**Problem statement:** Output only the line that contains "tan brick J8 level 1 -> tan brick E1 level 2" and the lines after it, all verbatim, through the last one below.
○ ○ ○ ○
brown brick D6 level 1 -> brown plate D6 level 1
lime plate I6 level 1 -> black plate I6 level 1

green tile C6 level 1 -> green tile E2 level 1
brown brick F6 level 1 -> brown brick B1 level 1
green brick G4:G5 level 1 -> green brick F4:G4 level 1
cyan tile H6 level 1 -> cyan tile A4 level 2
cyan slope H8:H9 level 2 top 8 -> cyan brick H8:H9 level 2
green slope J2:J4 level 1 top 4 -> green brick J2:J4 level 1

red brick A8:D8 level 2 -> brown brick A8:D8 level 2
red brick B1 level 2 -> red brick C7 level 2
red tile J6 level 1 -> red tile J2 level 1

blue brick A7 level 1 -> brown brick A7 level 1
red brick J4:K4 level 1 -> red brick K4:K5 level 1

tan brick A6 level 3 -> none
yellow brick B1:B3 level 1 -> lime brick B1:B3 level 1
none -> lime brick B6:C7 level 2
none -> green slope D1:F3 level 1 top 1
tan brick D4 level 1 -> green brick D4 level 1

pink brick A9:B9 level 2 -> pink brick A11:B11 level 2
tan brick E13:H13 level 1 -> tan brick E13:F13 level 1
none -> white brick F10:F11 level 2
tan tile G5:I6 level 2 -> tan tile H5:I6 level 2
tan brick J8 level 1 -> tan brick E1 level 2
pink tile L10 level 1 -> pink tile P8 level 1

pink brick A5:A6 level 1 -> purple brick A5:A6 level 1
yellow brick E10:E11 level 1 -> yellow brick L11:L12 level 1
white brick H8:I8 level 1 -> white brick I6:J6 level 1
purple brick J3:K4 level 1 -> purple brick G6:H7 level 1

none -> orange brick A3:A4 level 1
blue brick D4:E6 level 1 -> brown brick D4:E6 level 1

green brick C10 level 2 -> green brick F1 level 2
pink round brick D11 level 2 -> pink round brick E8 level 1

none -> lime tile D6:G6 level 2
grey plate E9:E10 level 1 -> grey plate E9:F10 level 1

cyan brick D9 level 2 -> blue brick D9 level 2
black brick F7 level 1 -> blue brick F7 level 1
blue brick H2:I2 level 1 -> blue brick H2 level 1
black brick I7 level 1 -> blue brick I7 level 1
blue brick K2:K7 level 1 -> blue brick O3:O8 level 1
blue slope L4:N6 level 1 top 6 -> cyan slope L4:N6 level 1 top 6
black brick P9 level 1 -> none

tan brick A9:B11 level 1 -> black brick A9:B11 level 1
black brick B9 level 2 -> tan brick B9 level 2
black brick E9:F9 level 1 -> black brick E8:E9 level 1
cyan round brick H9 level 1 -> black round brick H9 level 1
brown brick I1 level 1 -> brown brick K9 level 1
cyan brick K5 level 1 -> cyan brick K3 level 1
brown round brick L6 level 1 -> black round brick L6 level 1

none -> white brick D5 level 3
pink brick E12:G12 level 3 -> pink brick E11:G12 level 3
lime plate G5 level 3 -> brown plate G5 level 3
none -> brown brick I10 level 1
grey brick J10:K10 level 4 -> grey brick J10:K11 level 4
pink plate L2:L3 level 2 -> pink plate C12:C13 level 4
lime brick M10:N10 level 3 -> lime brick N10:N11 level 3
○ ○ ○ ○
**Answer section:**
tan brick J8 level 1 -> tan brick E1 level 2
pink tile L10 level 1 -> pink tile P8 level 1

pink brick A5:A6 level 1 -> purple brick A5:A6 level 1
yellow brick E10:E11 level 1 -> yellow brick L11:L12 level 1
white brick H8:I8 level 1 -> white brick I6:J6 level 1
purple brick J3:K4 level 1 -> purple brick G6:H7 level 1

none -> orange brick A3:A4 level 1
blue brick D4:E6 level 1 -> brown brick D4:E6 level 1

green brick C10 level 2 -> green brick F1 level 2
pink round brick D11 level 2 -> pink round brick E8 level 1

none -> lime tile D6:G6 level 2
grey plate E9:E10 level 1 -> grey plate E9:F10 level 1

cyan brick D9 level 2 -> blue brick D9 level 2
black brick F7 level 1 -> blue brick F7 level 1
blue brick H2:I2 level 1 -> blue brick H2 level 1
black brick I7 level 1 -> blue brick I7 level 1
blue brick K2:K7 level 1 -> blue brick O3:O8 level 1
blue slope L4:N6 level 1 top 6 -> cyan slope L4:N6 level 1 top 6
black brick P9 level 1 -> none

tan brick A9:B11 level 1 -> black brick A9:B11 level 1
black brick B9 level 2 -> tan brick B9 level 2
black brick E9:F9 level 1 -> black brick E8:E9 level 1
cyan round brick H9 level 1 -> black round brick H9 level 1
brown brick I1 level 1 -> brown brick K9 level 1
cyan brick K5 level 1 -> cyan brick K3 level 1
brown round brick L6 level 1 -> black round brick L6 level 1

none -> white brick D5 level 3
pink brick E12:G12 level 3 -> pink brick E11:G12 level 3
lime plate G5 level 3 -> brown plate G5 level 3
none -> brown brick I10 level 1
grey brick J10:K10 level 4 -> grey brick J10:K11 level 4
pink plate L2:L3 level 2 -> pink plate C12:C13 level 4
lime brick M10:N10 level 3 -> lime brick N10:N11 level 3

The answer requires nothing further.